*** Data extracts ***

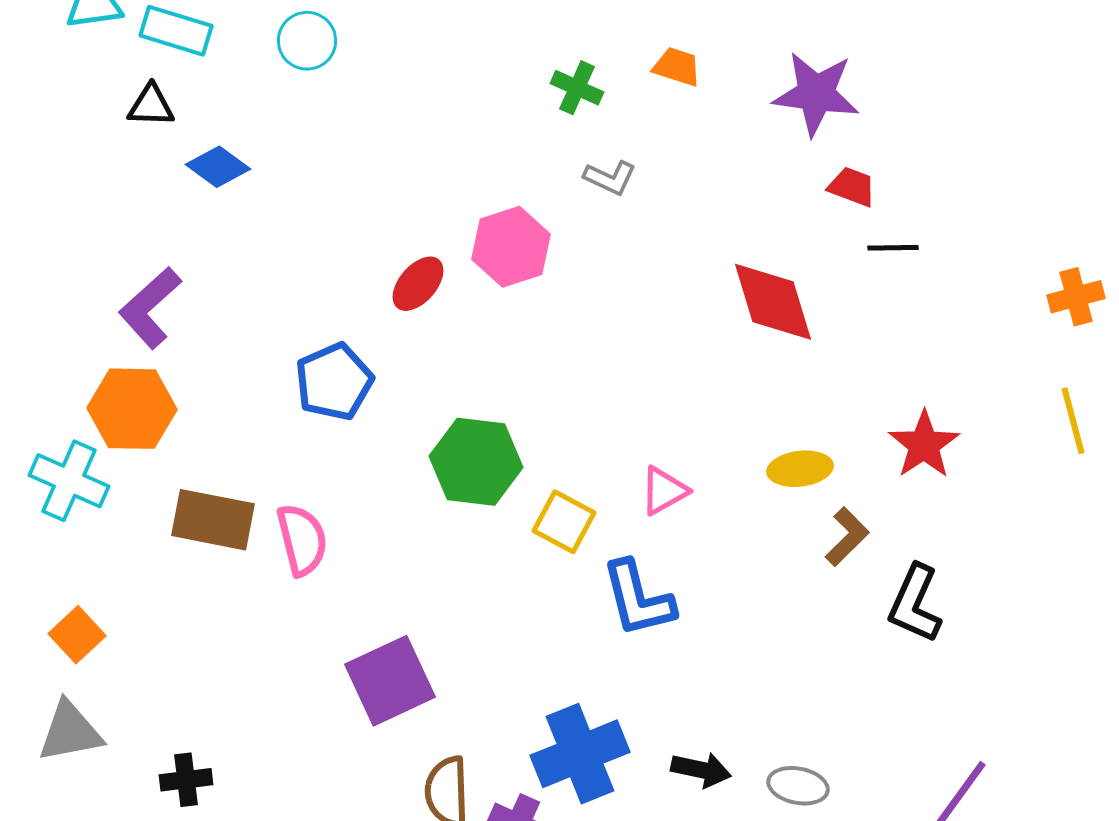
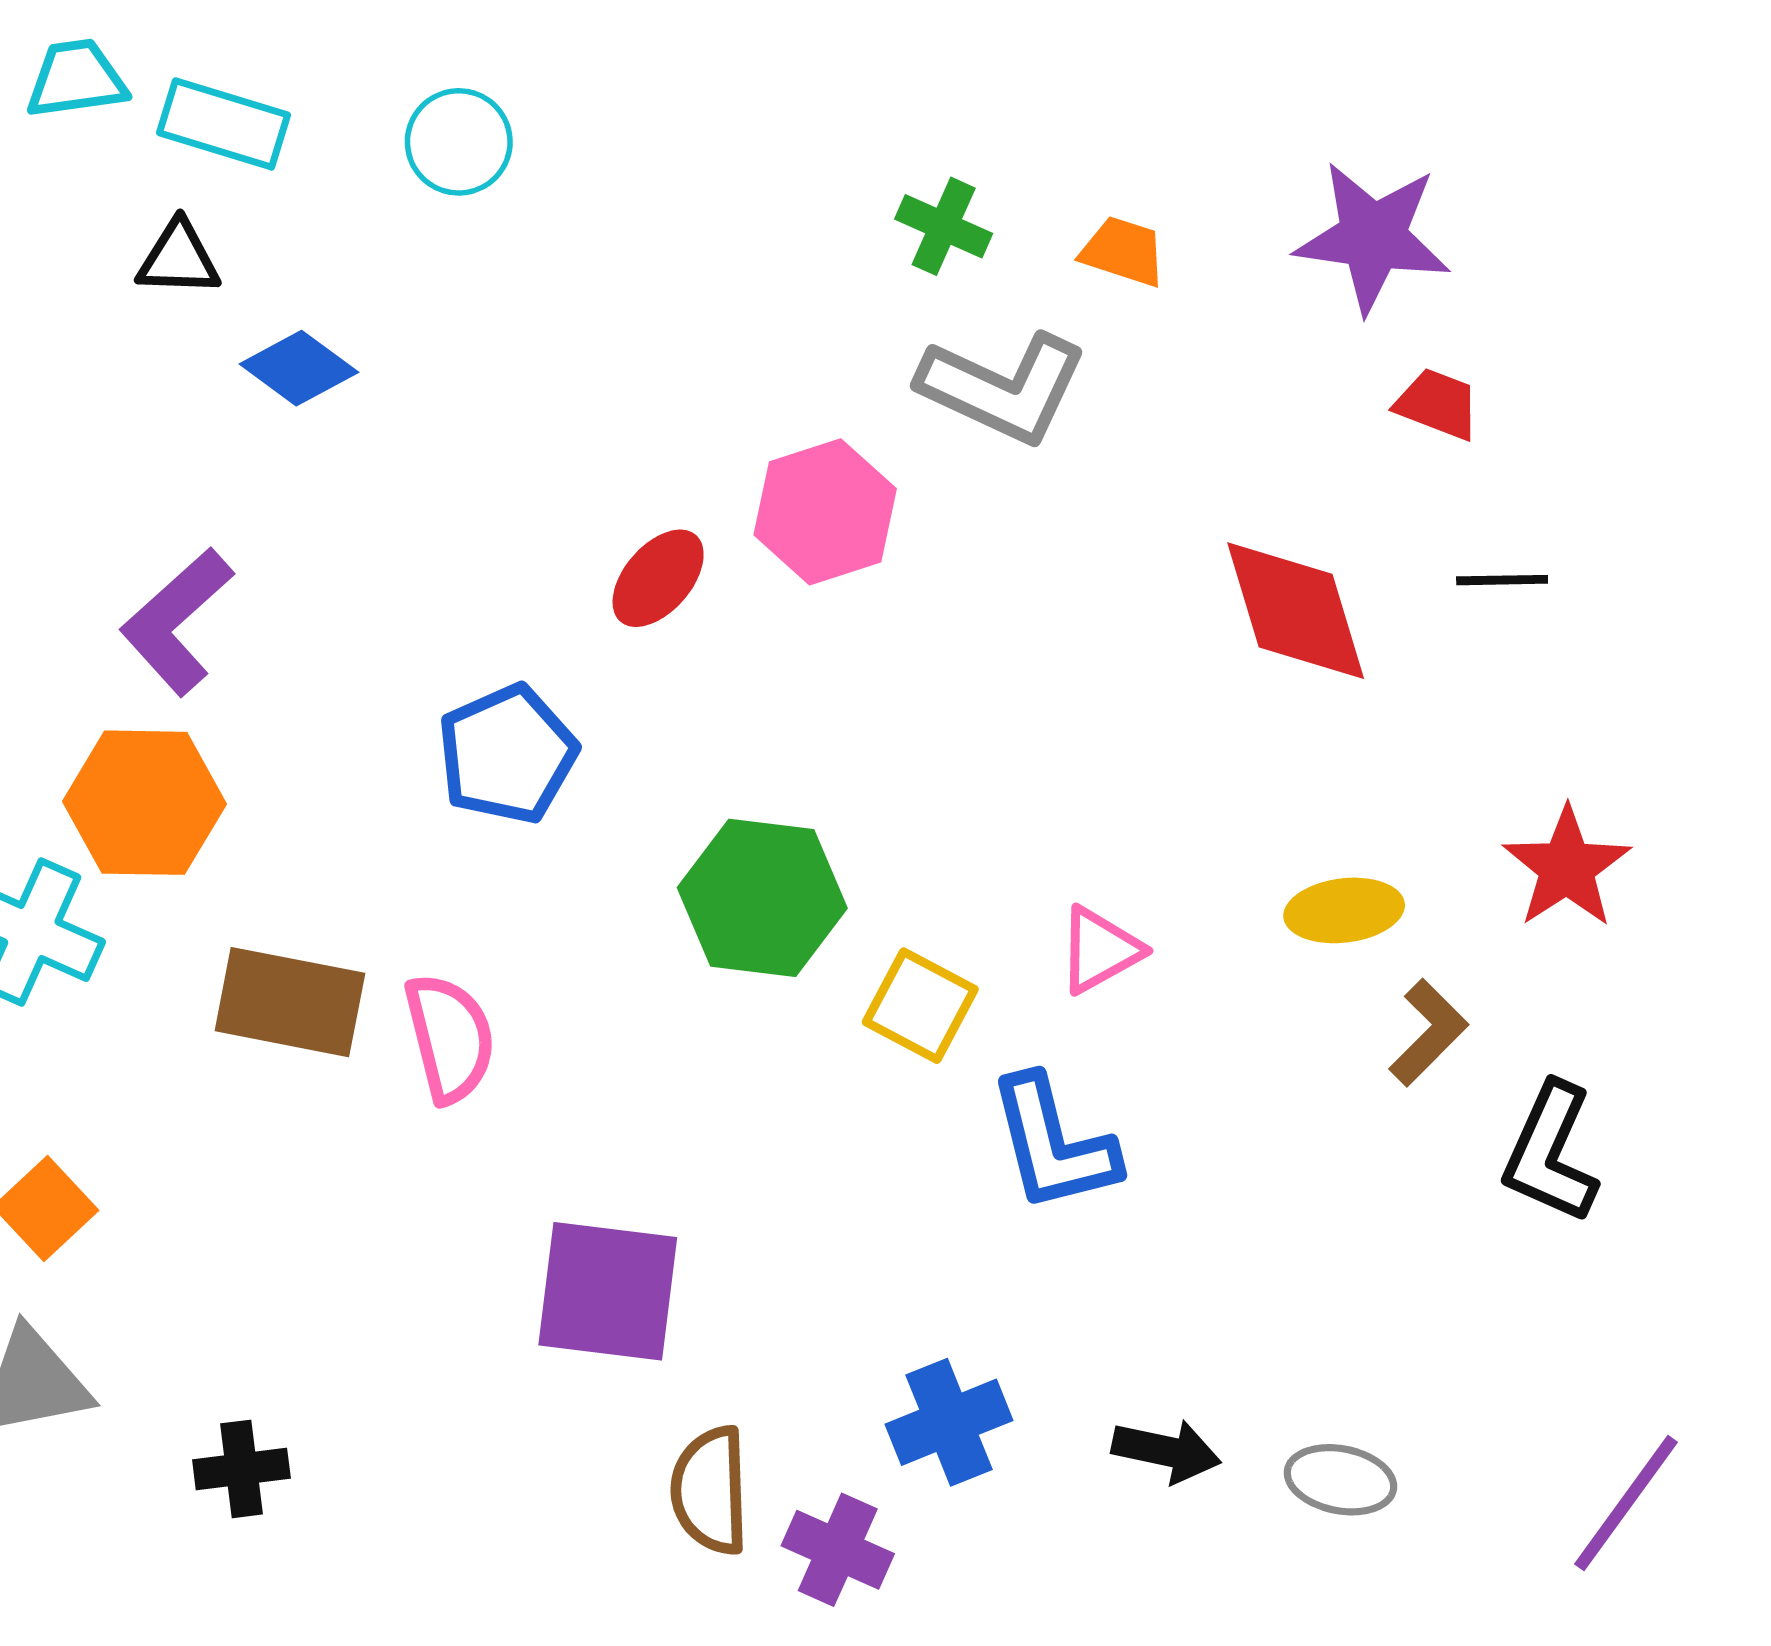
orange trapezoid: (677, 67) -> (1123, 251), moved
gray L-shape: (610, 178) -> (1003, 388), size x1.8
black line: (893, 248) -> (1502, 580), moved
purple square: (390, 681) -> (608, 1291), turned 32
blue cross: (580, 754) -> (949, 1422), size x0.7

*** End of Data extracts ***

- _What you need to do_
Each line with the word "moved" in the records above belongs in the result; copy all of them.

- _Answer below_
orange trapezoid: (677, 67) -> (1123, 251), moved
black line: (893, 248) -> (1502, 580), moved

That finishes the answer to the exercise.